=== Section Start ===
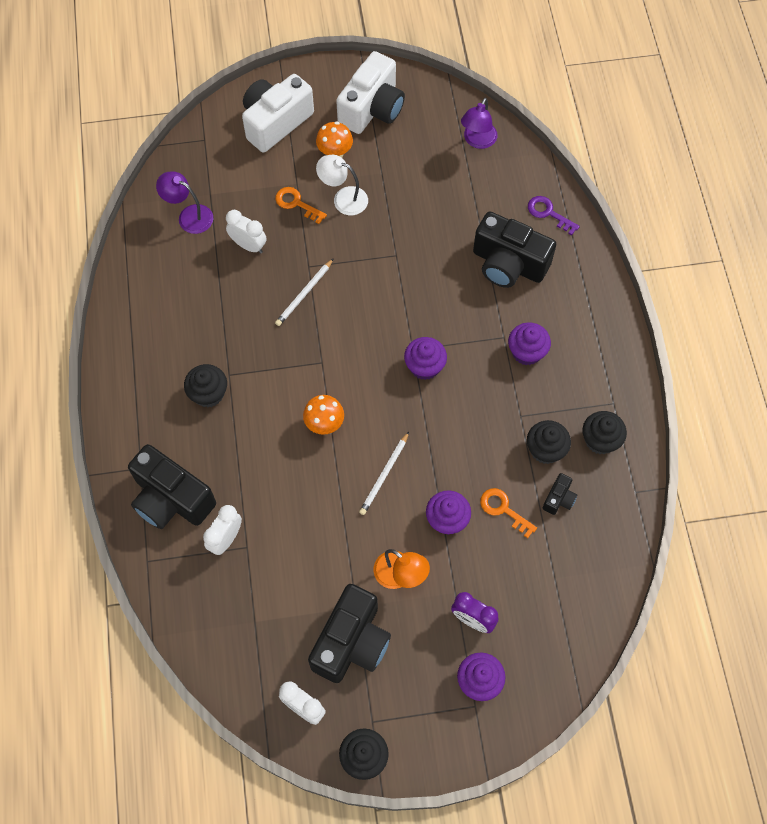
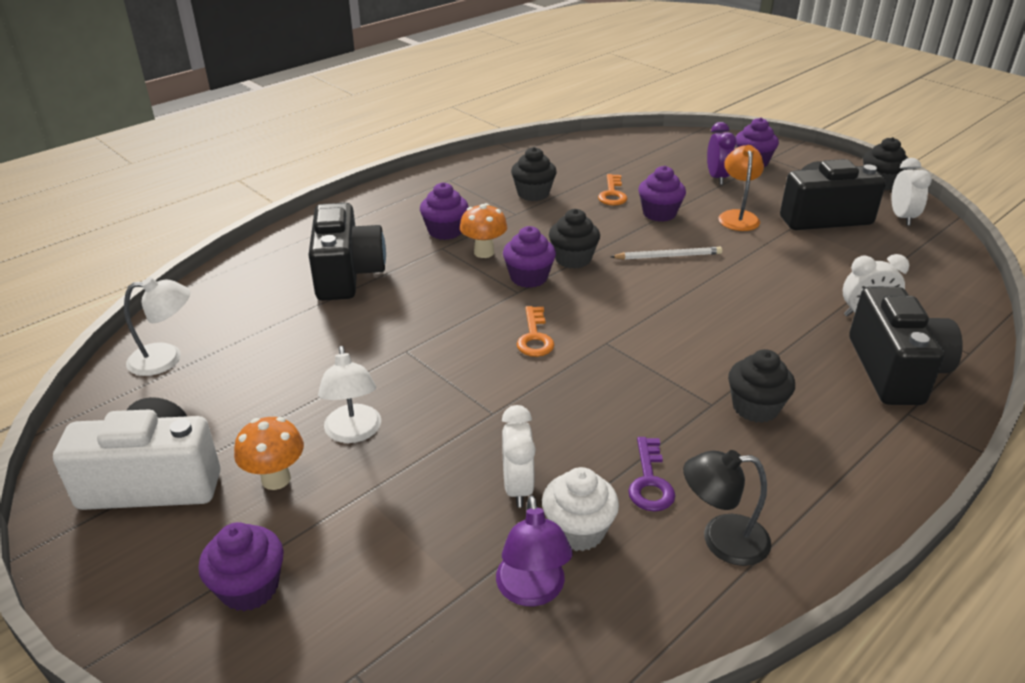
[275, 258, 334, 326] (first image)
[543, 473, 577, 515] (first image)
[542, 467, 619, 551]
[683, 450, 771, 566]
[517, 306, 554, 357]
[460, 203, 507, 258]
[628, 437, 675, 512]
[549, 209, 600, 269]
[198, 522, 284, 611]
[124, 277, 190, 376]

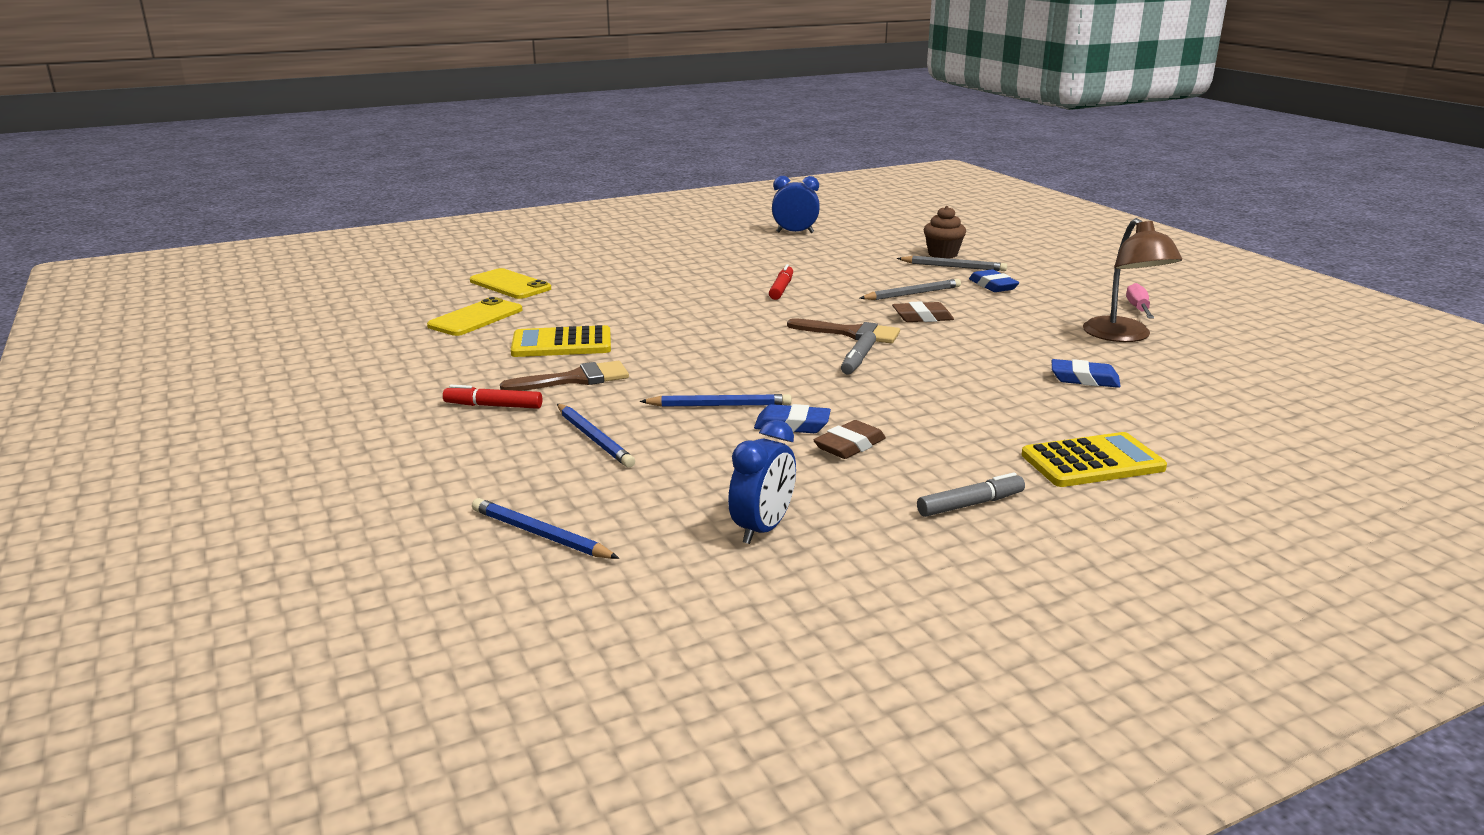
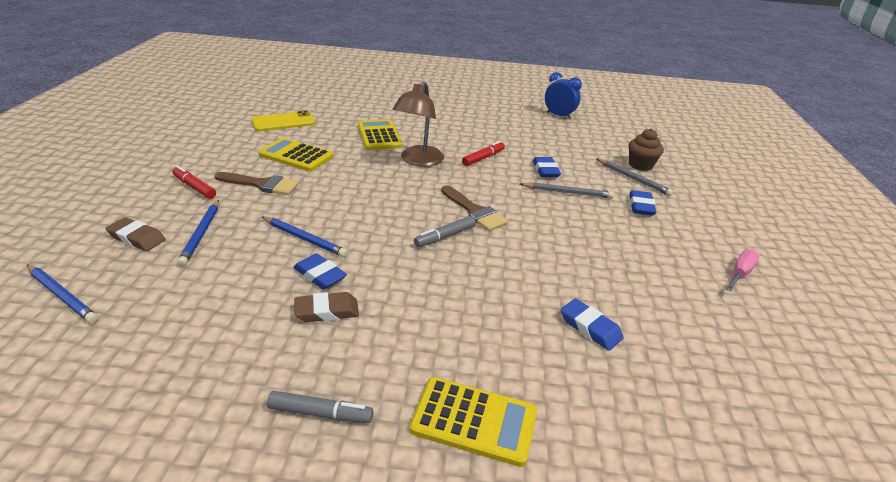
[470, 268, 551, 299] (first image)
[728, 420, 796, 544] (first image)
[358, 119, 402, 150]
[533, 157, 561, 177]
[106, 217, 166, 251]
[392, 81, 444, 167]
[27, 265, 98, 323]

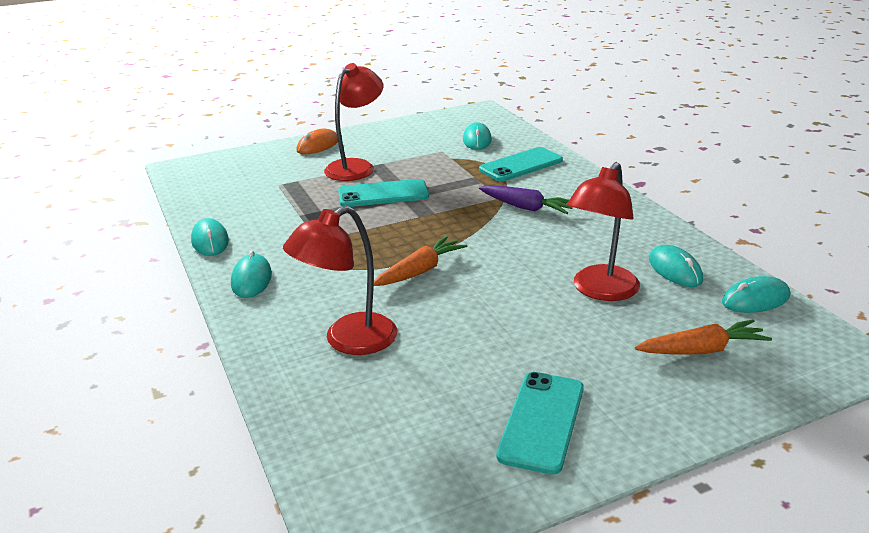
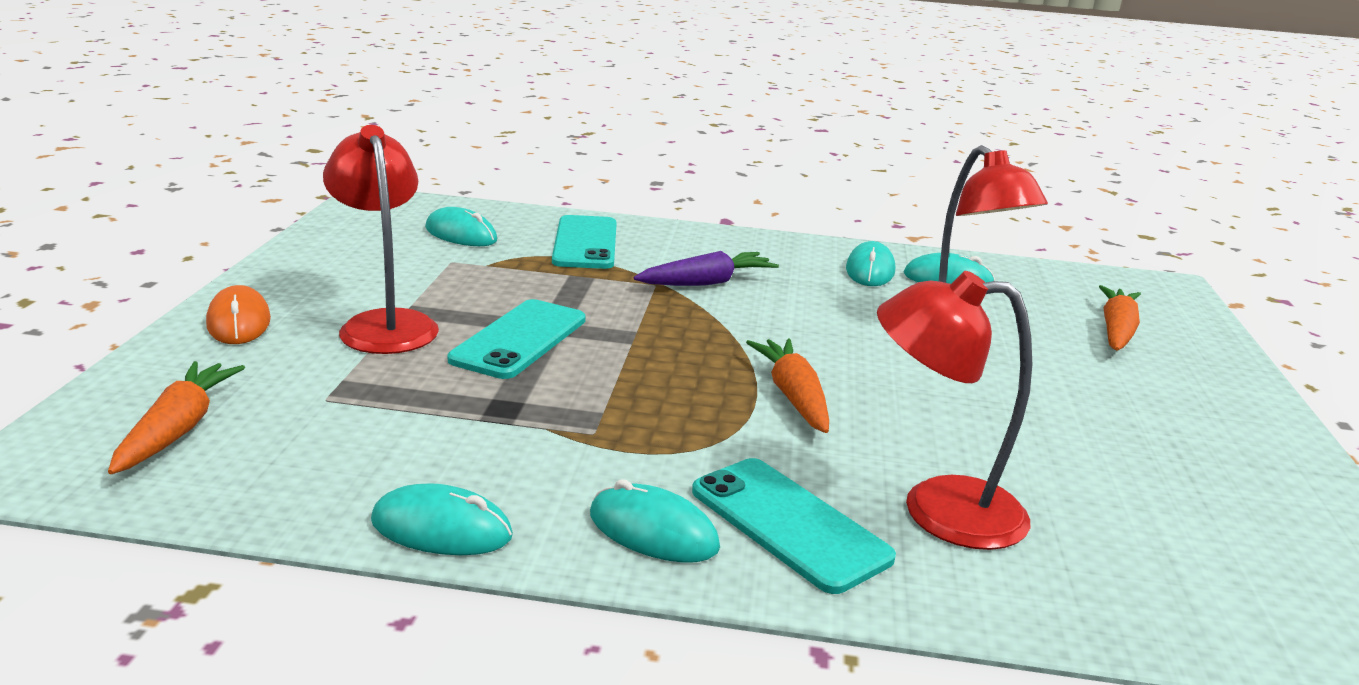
[108, 361, 245, 474]
[692, 458, 896, 594]
[846, 241, 895, 286]
[877, 271, 1032, 550]

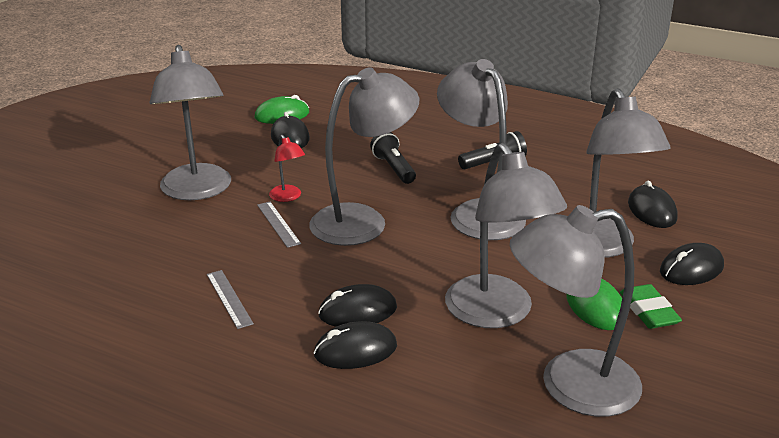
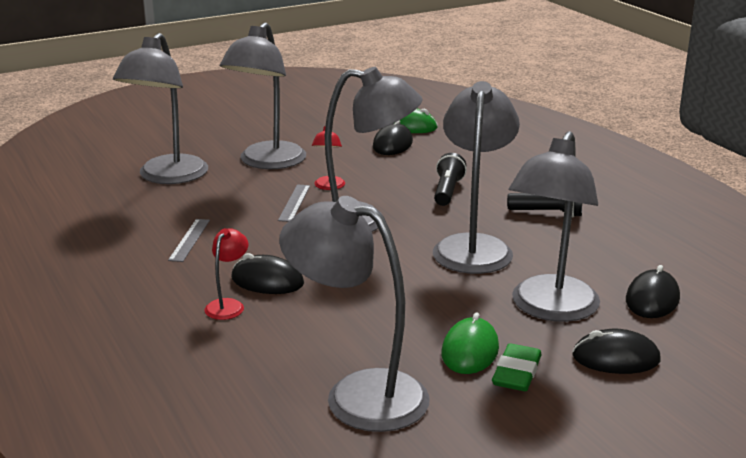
[113, 33, 208, 184]
[204, 228, 248, 320]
=== Section End ===
» PROBLEM DETAILS
The answer should contain every line of the material exactly as written and no pictures.

» SOLUTION TO THIS EXERCISE
[275, 258, 334, 326] (first image)
[543, 473, 577, 515] (first image)
[542, 467, 619, 551]
[683, 450, 771, 566]
[517, 306, 554, 357]
[460, 203, 507, 258]
[628, 437, 675, 512]
[549, 209, 600, 269]
[198, 522, 284, 611]
[124, 277, 190, 376]

[470, 268, 551, 299] (first image)
[728, 420, 796, 544] (first image)
[358, 119, 402, 150]
[533, 157, 561, 177]
[106, 217, 166, 251]
[392, 81, 444, 167]
[27, 265, 98, 323]

[108, 361, 245, 474]
[692, 458, 896, 594]
[846, 241, 895, 286]
[877, 271, 1032, 550]

[113, 33, 208, 184]
[204, 228, 248, 320]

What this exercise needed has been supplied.